(Task goal) Quote all entries exactly, leaving pictures aside.

(Available records)
● ● ● ●

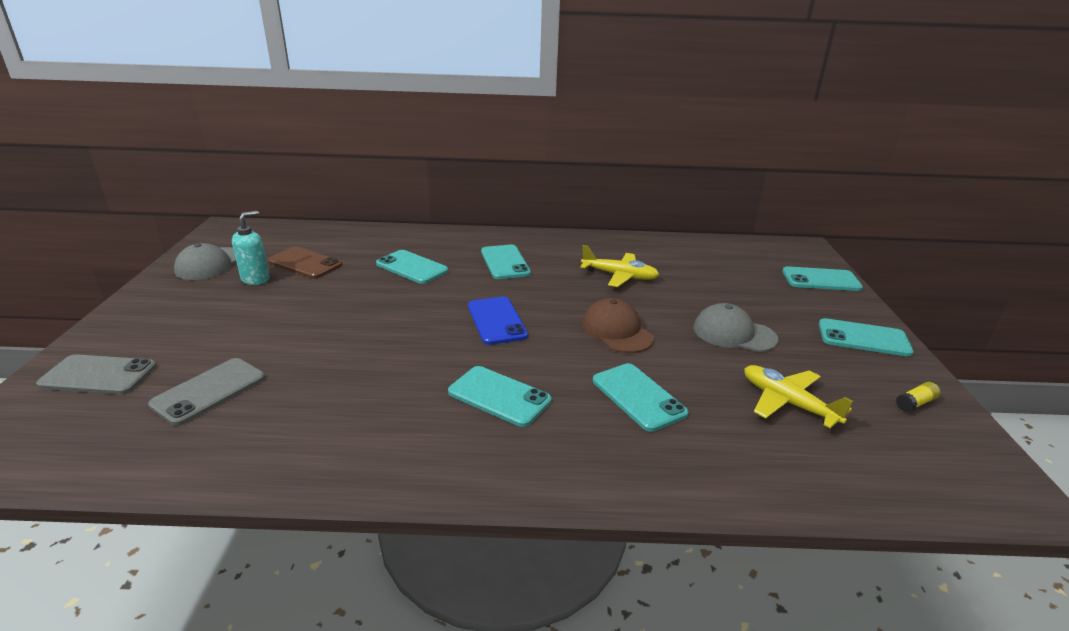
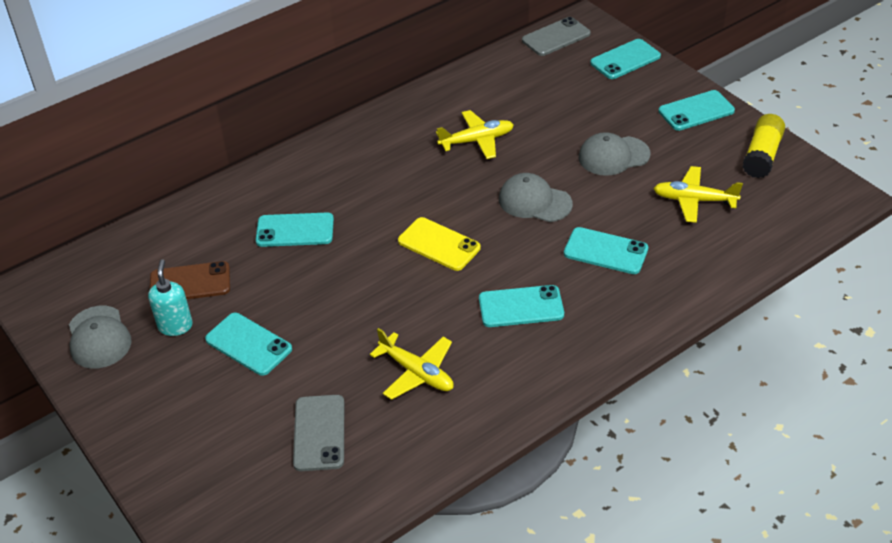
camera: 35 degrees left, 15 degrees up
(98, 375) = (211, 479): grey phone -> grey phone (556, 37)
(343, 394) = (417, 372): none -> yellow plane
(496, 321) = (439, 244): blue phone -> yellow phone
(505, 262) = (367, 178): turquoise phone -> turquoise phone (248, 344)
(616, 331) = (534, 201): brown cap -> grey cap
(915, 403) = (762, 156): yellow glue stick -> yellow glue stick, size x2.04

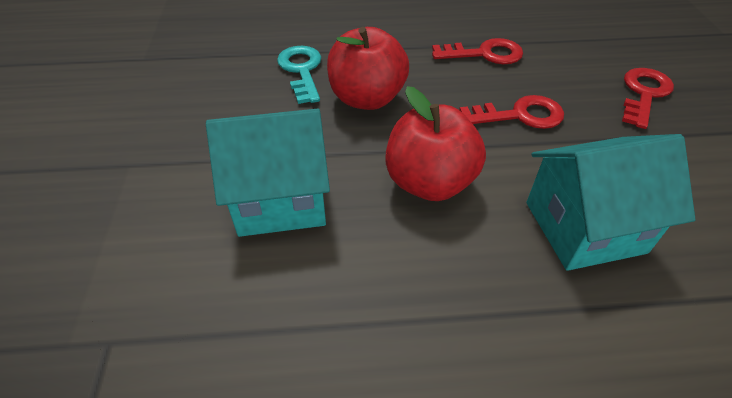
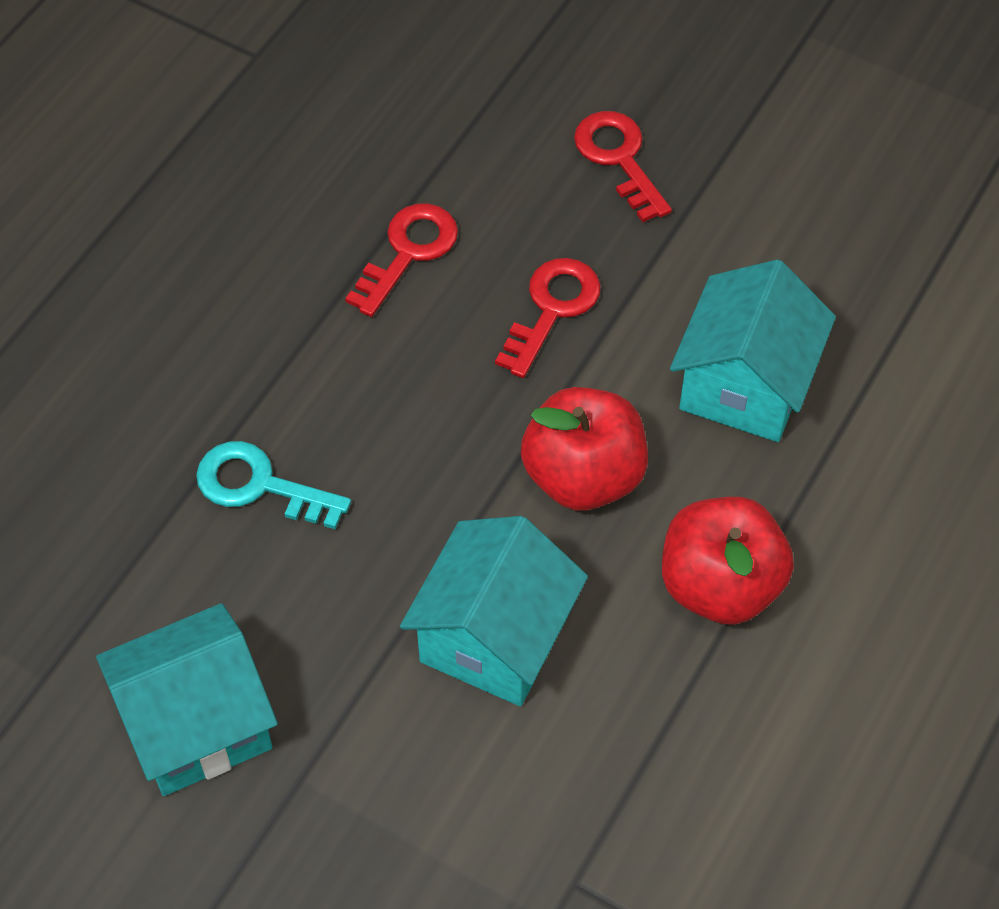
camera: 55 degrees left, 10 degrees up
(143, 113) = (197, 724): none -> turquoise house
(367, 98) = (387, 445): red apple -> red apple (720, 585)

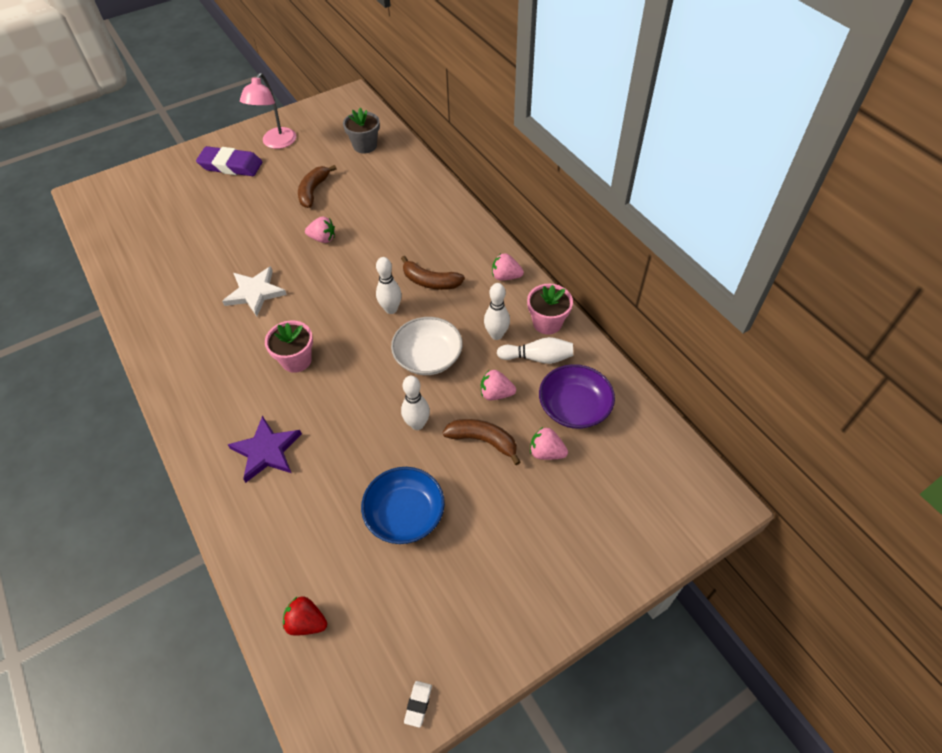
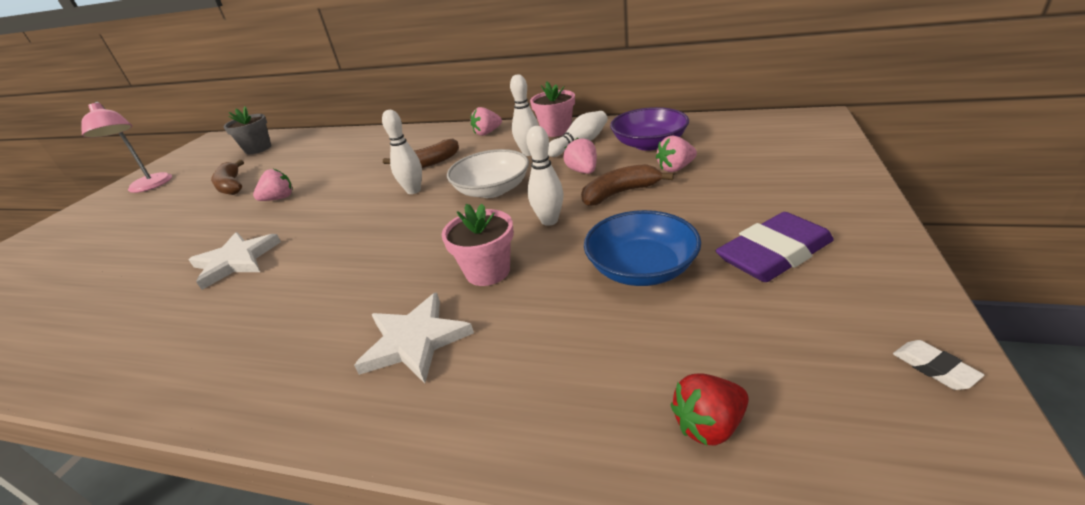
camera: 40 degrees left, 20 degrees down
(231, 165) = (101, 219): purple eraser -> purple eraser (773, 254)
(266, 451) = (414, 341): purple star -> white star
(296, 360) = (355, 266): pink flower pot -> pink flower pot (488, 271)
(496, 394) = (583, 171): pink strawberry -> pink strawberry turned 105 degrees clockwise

● ● ● ●

(Answer)
camera: 35 degrees left, 15 degrees up
(98, 375) = (211, 479): grey phone -> grey phone (556, 37)
(343, 394) = (417, 372): none -> yellow plane
(496, 321) = (439, 244): blue phone -> yellow phone
(505, 262) = (367, 178): turquoise phone -> turquoise phone (248, 344)
(616, 331) = (534, 201): brown cap -> grey cap
(915, 403) = (762, 156): yellow glue stick -> yellow glue stick, size x2.04

camera: 55 degrees left, 10 degrees up
(143, 113) = (197, 724): none -> turquoise house
(367, 98) = (387, 445): red apple -> red apple (720, 585)

camera: 40 degrees left, 20 degrees down
(231, 165) = (101, 219): purple eraser -> purple eraser (773, 254)
(266, 451) = (414, 341): purple star -> white star
(296, 360) = (355, 266): pink flower pot -> pink flower pot (488, 271)
(496, 394) = (583, 171): pink strawberry -> pink strawberry turned 105 degrees clockwise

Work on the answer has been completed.